◆ Exercise directions: Below are lines of records; copy exactly those from the one containing "blue trapezoid: (70, 26) -> (57, 27), moved" through the one containing "pink semicircle: (227, 179)", leaving the pictures behind.

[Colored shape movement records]
________________

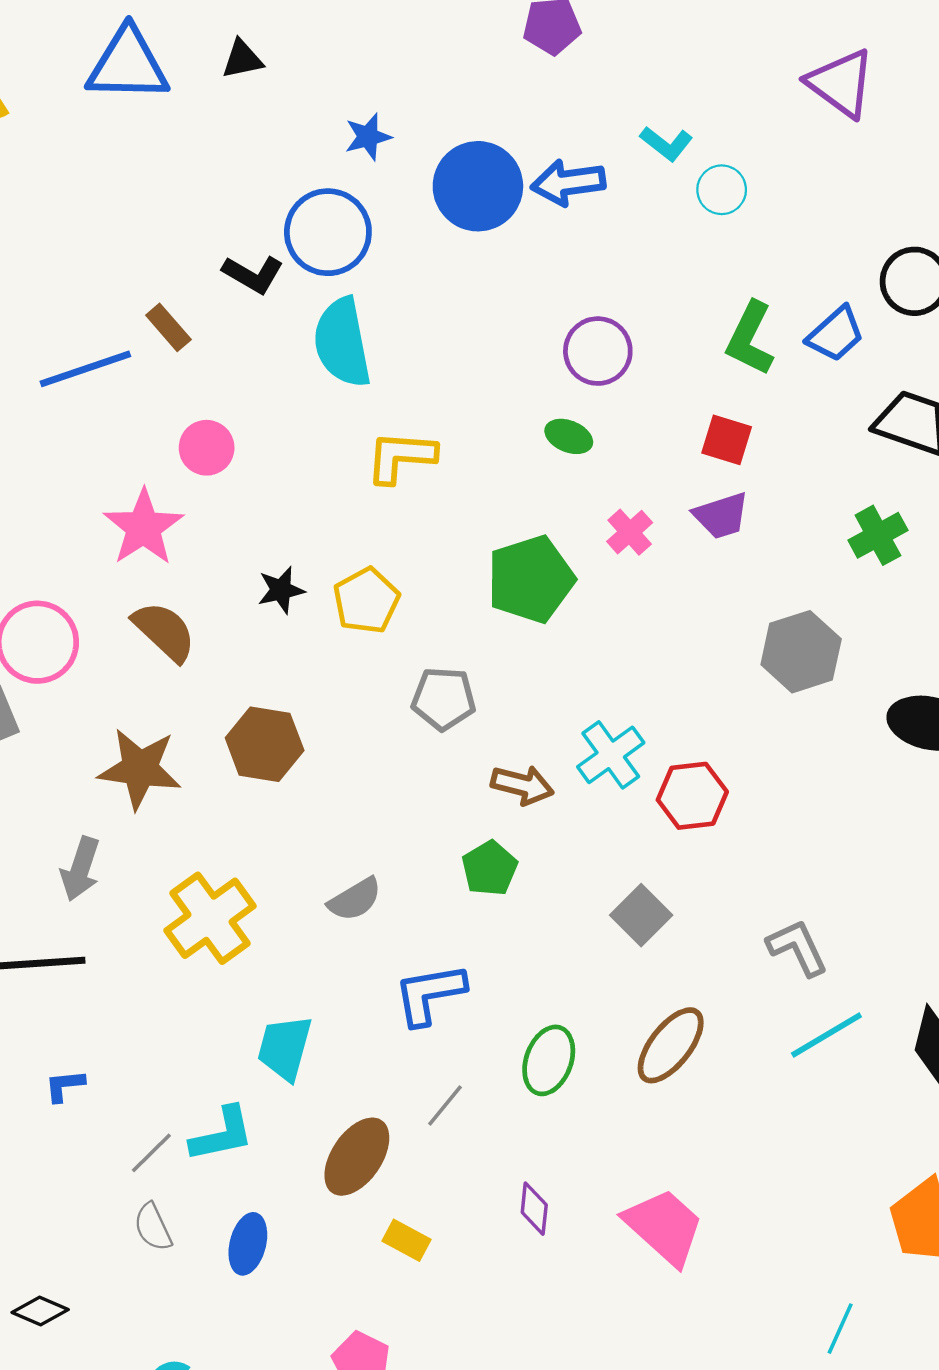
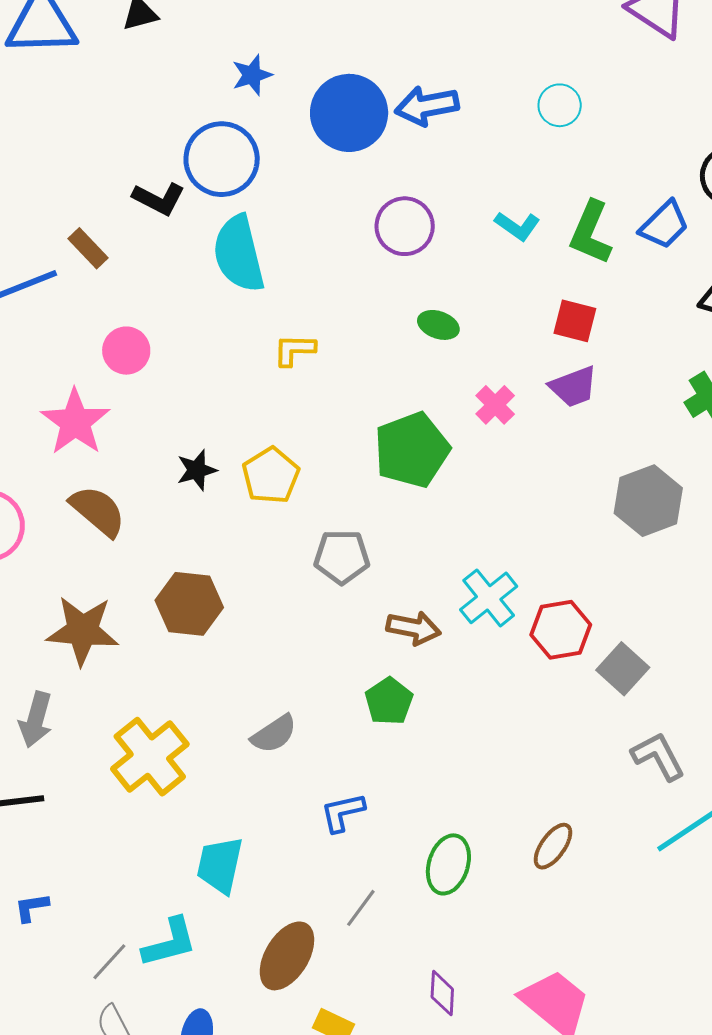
cyan L-shape: (666, 144) -> (517, 226), moved
purple circle: (598, 351) -> (405, 226), moved
yellow L-shape: (401, 457) -> (294, 350), size x0.7
gray square: (641, 915) -> (623, 669), moved
blue L-shape: (430, 994) -> (343, 812), size x0.7
brown ellipse: (671, 1045) -> (553, 846), size x0.7

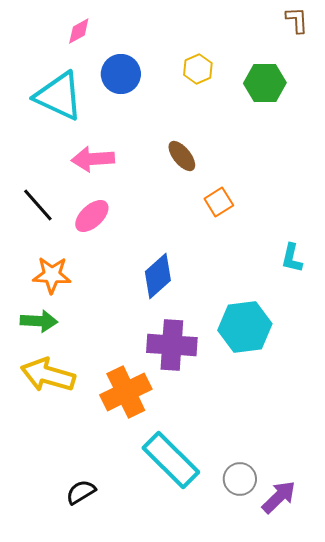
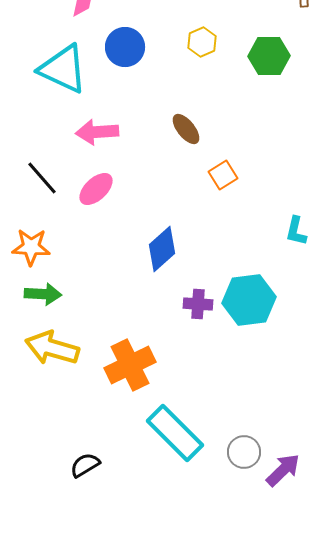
orange star: (52, 275) -> (31, 247), moved
purple cross: (172, 345) -> (198, 304), moved, size x0.6

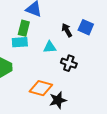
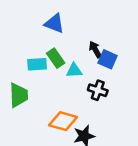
blue square: (86, 27) -> (108, 59), moved
green rectangle: (24, 28) -> (56, 58), moved, turned -49

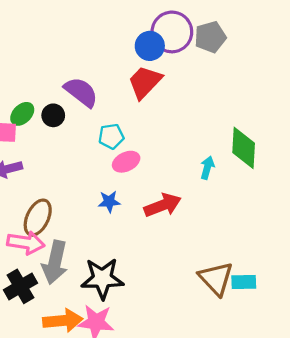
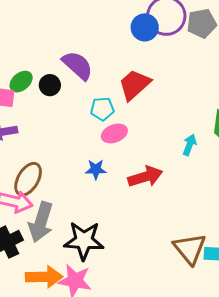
red trapezoid: (145, 82) -> (135, 85), moved

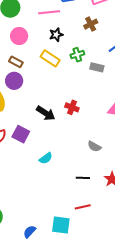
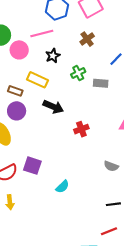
pink circle: (19, 36) -> (19, 50), moved
yellow rectangle: (50, 58) -> (37, 80), moved
red cross: (72, 107) -> (81, 129), turned -32
black arrow: (46, 113) -> (53, 107), moved
black line: (83, 178) -> (113, 204), moved

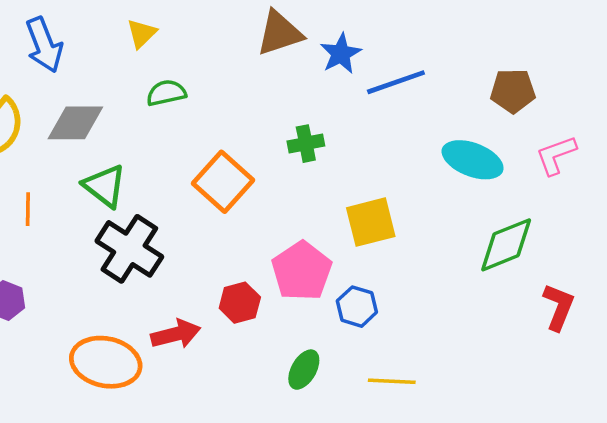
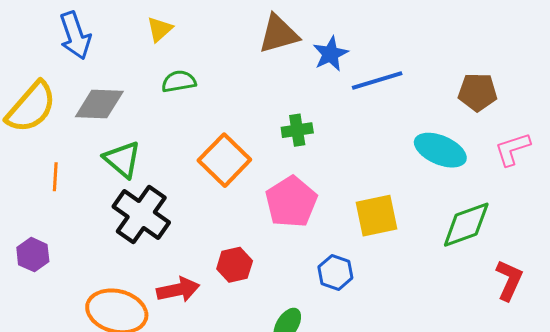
yellow square: (371, 222) -> (377, 216), moved
pink pentagon: (302, 271) -> (291, 202), moved

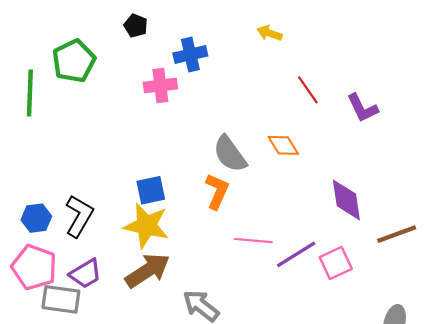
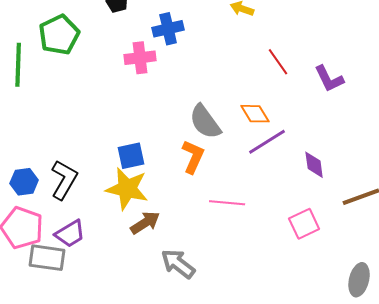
purple diamond: (346, 200) -> (314, 165), size x0.7
purple line: (296, 254) -> (267, 142), moved
brown arrow: (148, 270) -> (145, 223), moved, size x0.7

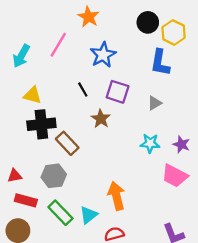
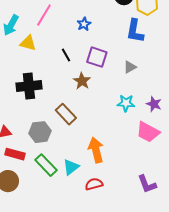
blue star: (103, 55) -> (84, 24), size x0.6
yellow triangle: (32, 95) -> (28, 43), moved
brown rectangle: (67, 143) -> (66, 114), moved

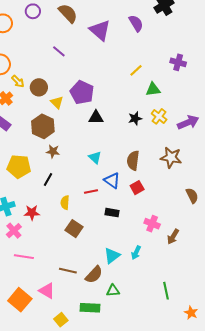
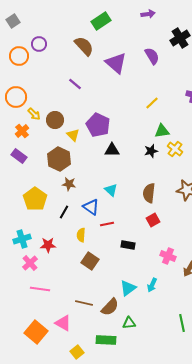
purple circle: (33, 11) -> (39, 44), moved
green triangle: (153, 89) -> (162, 131), moved
yellow pentagon: (19, 167) -> (35, 199), turned 30
blue triangle: (112, 181) -> (91, 207), moved

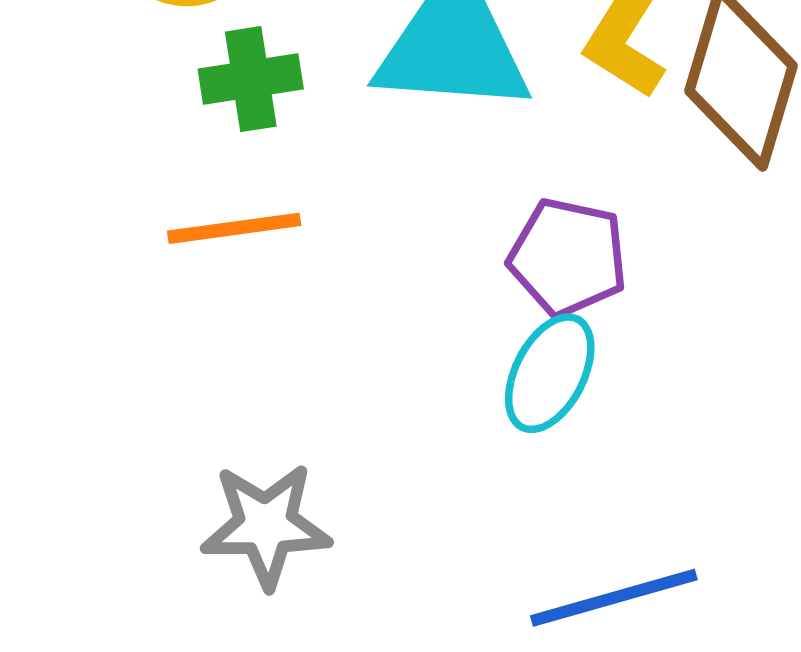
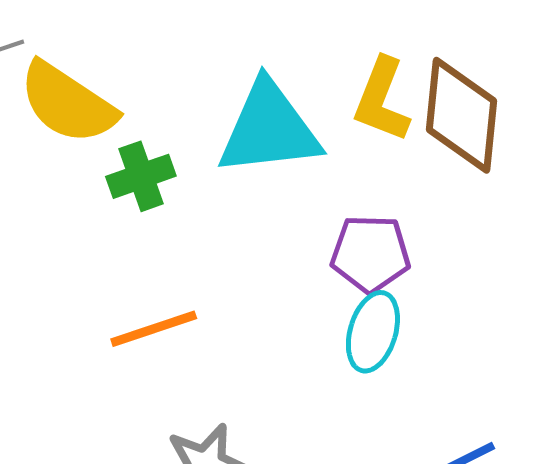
orange line: (234, 228) -> (154, 329), moved

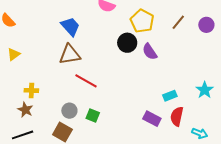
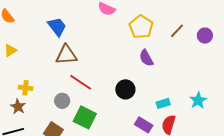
blue trapezoid: (70, 26) -> (57, 27), moved
black circle: (127, 43) -> (125, 89), moved
gray circle: (69, 111) -> (62, 101), moved
green square: (93, 116) -> (85, 117), size x1.6

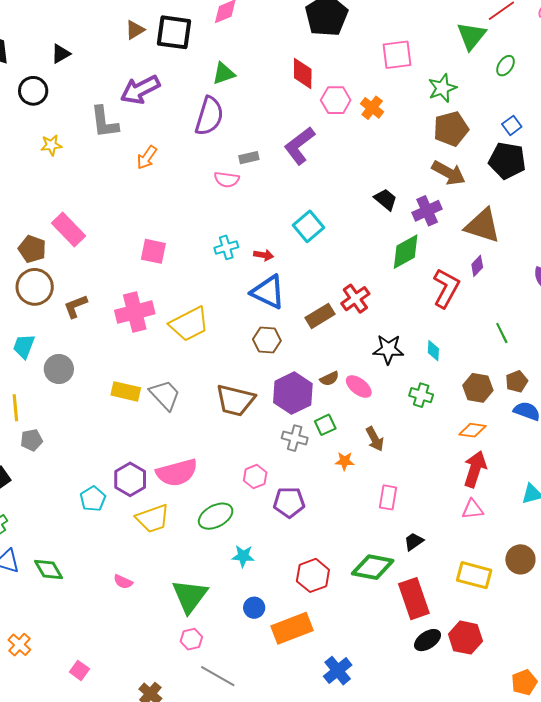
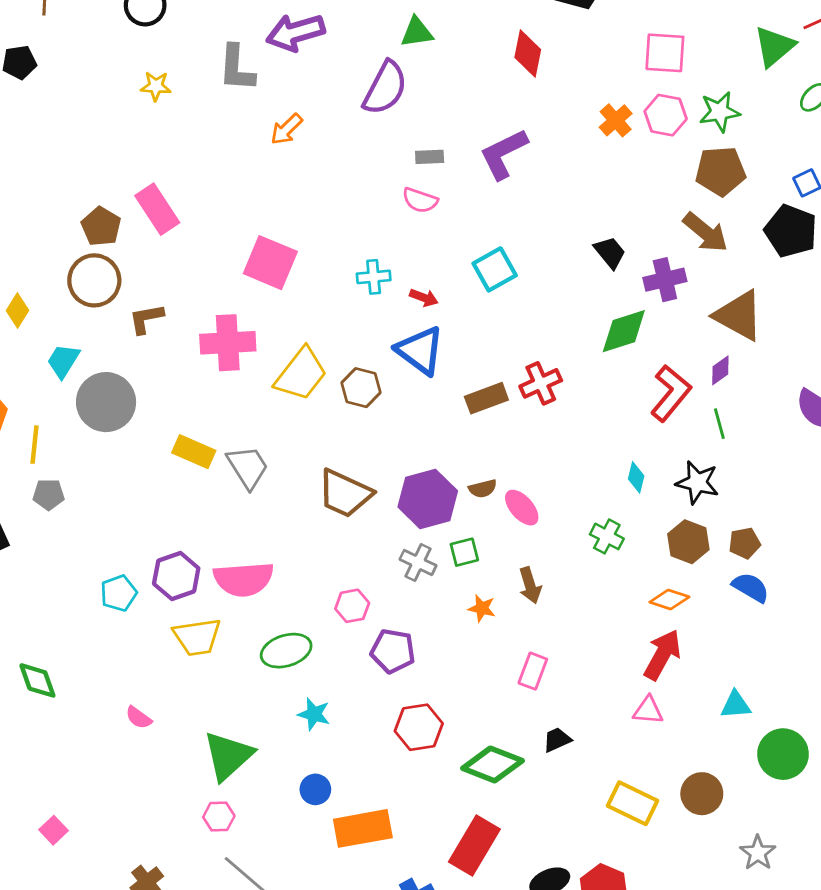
pink hexagon: (336, 100) -> (666, 115), moved
pink semicircle: (227, 179) -> (420, 200), moved
pink square: (153, 251) -> (270, 263), size x1.4
yellow trapezoid: (189, 324) -> (301, 374), turned -36
green line: (502, 333) -> (719, 424), moved
brown hexagon: (267, 340) -> (361, 388), moved
black star: (388, 349) -> (697, 482), moved
gray circle: (59, 369) -> (106, 402), size x1.4
red hexagon: (313, 575) -> (419, 727), moved
red rectangle: (414, 599) -> (474, 846), moved, turned 39

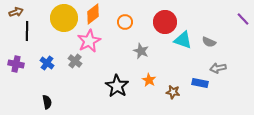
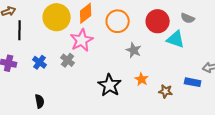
orange circle: (125, 22) -> (118, 21), size x1.5
gray semicircle: (209, 42) -> (188, 18), moved

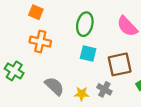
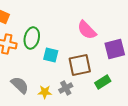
green ellipse: (85, 24) -> (32, 38), moved
gray cross: (104, 89) -> (66, 88), turned 32

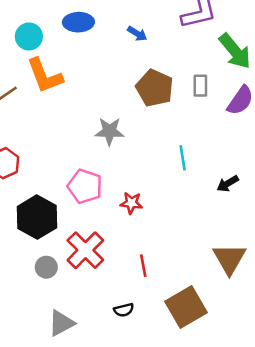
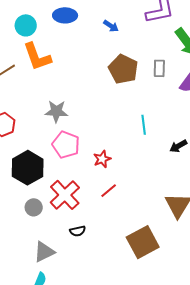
gray star: (109, 131) -> (56, 111), moved
red star: (131, 203) -> (102, 159), turned -30
red line: (143, 266) -> (109, 191), moved, turned 60
black semicircle: (124, 310) -> (78, 231), moved

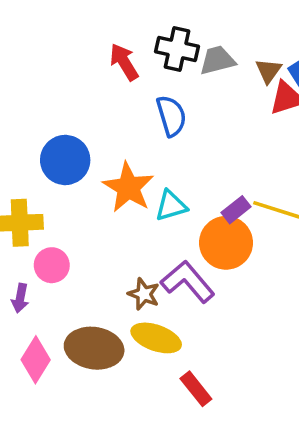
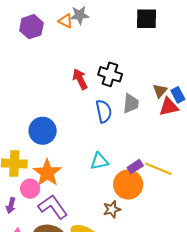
gray trapezoid: (217, 60) -> (131, 104), moved, turned 105
orange star: (128, 187) -> (47, 173), moved
purple L-shape: (188, 282) -> (53, 207), moved
brown star: (144, 294) -> (112, 209), moved, turned 30

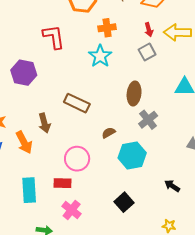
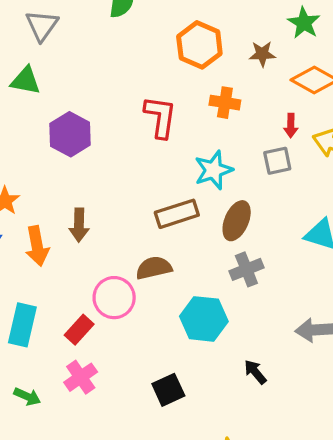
red L-shape: (54, 37) -> (160, 117), moved
cyan star: (100, 56) -> (213, 170), moved
brown rectangle: (77, 103) -> (177, 214), moved, turned -60
brown semicircle: (109, 133) -> (154, 268), moved, size x1.5
red rectangle: (62, 183) -> (79, 330), turned -66
black arrow: (172, 186) -> (255, 372), moved

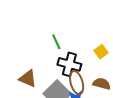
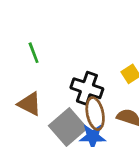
green line: (56, 42) -> (34, 53), moved

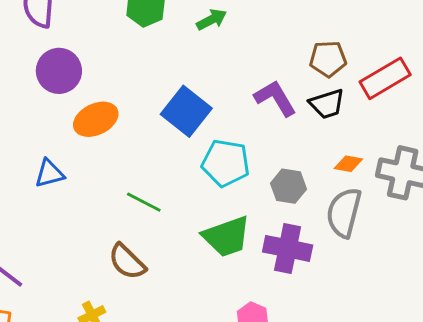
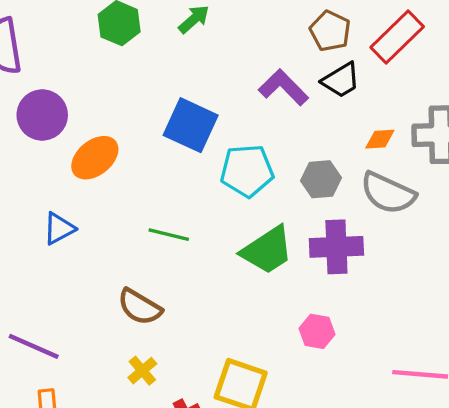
brown pentagon: (328, 59) -> (330, 31), turned -30
gray semicircle: (344, 213) -> (388, 193), turned -66
brown semicircle: (127, 262) -> (140, 307), moved

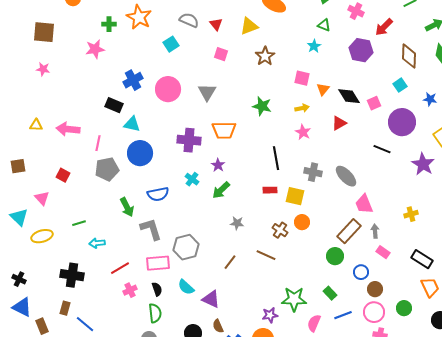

________________

◆ Solution to the problem:
blue trapezoid: (70, 26) -> (57, 27), moved
black circle: (127, 43) -> (125, 89), moved
gray circle: (69, 111) -> (62, 101), moved
green square: (93, 116) -> (85, 117), size x1.6

pink hexagon: (336, 100) -> (666, 115), moved
pink semicircle: (227, 179) -> (420, 200), moved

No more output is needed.